* [WORK TASK]: Return every line from the records below that has the word "purple".

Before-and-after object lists
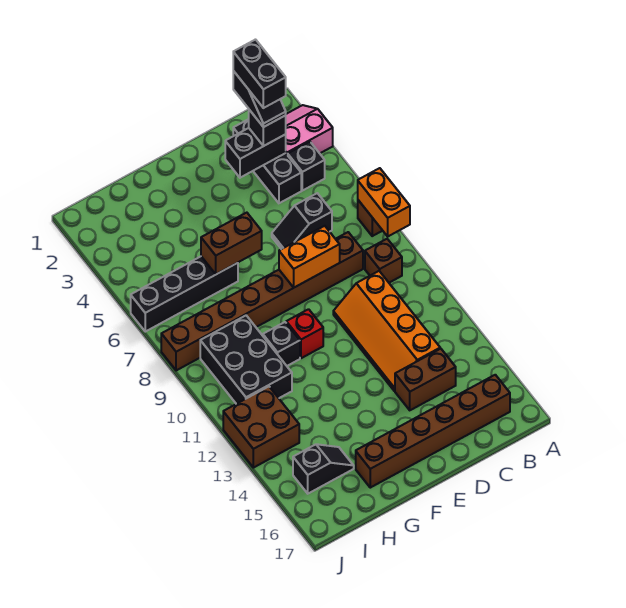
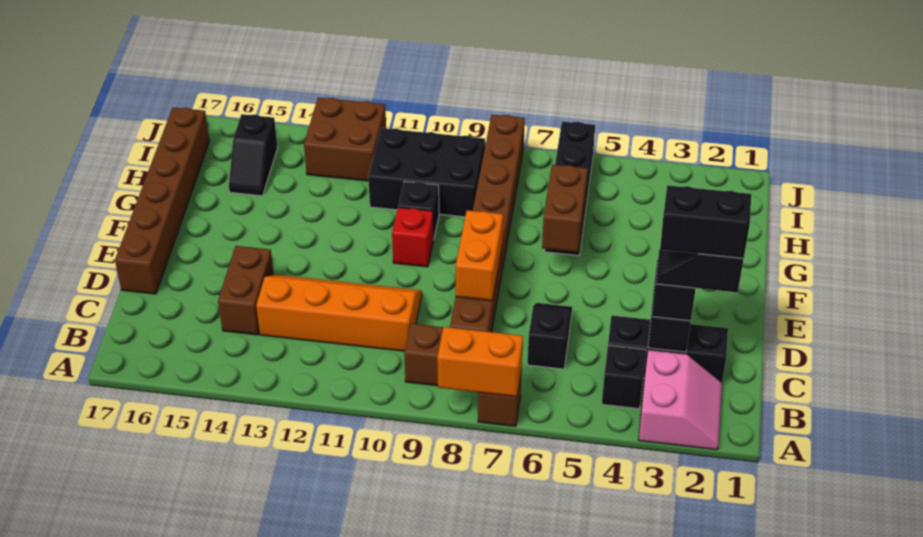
brown brick B16:G16 level 1 -> brown brick D17:I17 level 1

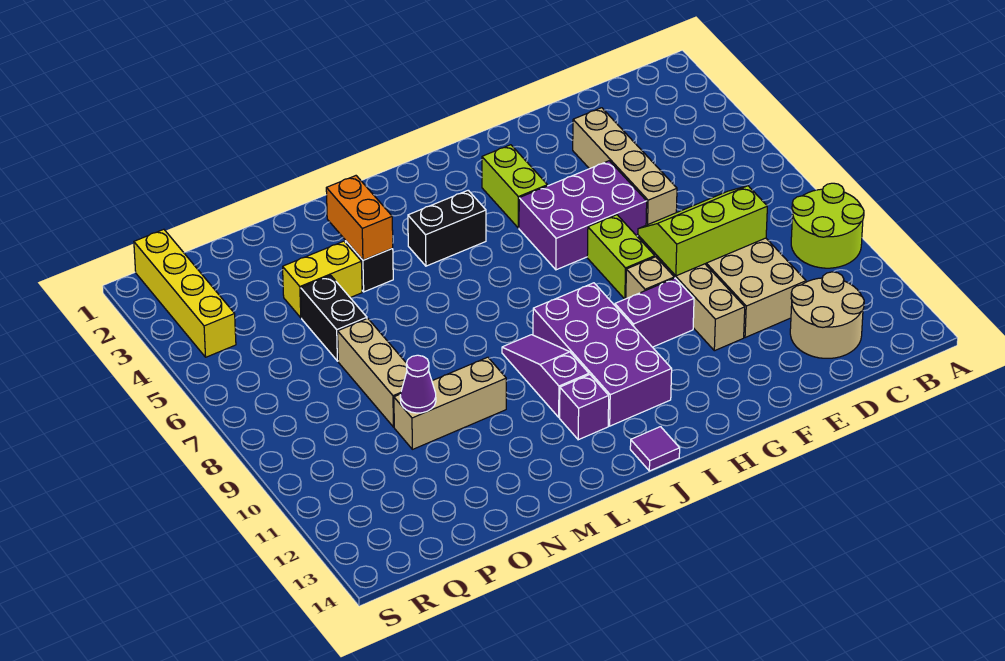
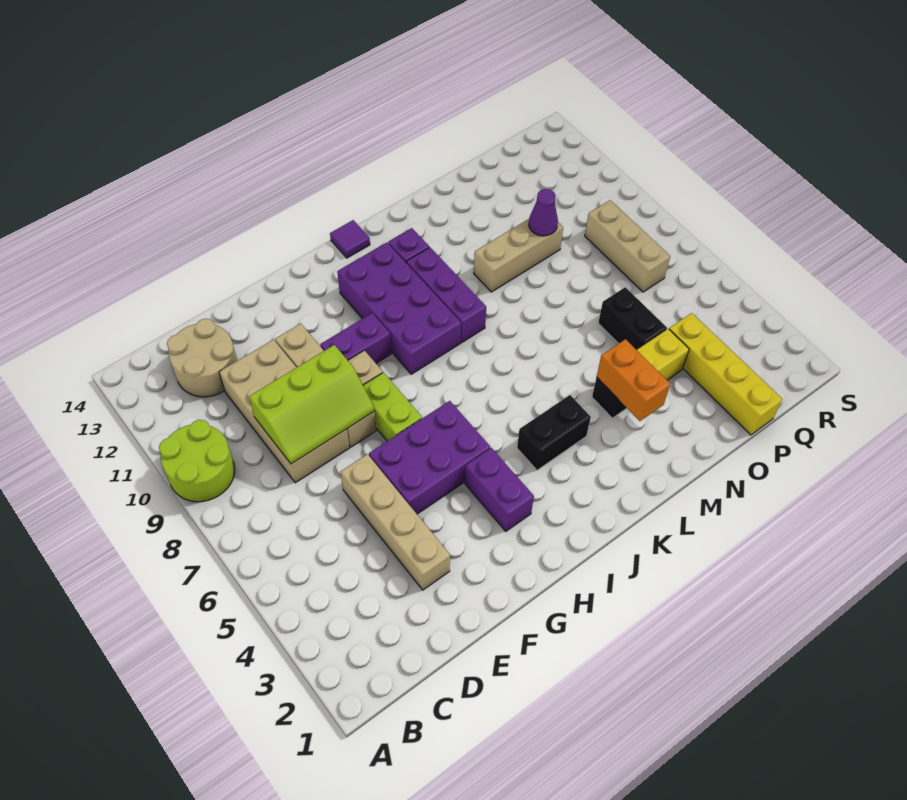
lime brick H3:H4 level 1 -> purple brick H3:H4 level 1
purple slope K9:K11 level 1 top 11 -> purple brick K9:K11 level 1
tan brick O7:O9 level 1 -> tan brick Q7:Q9 level 1
yellow brick R1:R4 level 1 -> yellow brick P1:P4 level 1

* [RESULT]:
lime brick H3:H4 level 1 -> purple brick H3:H4 level 1
purple slope K9:K11 level 1 top 11 -> purple brick K9:K11 level 1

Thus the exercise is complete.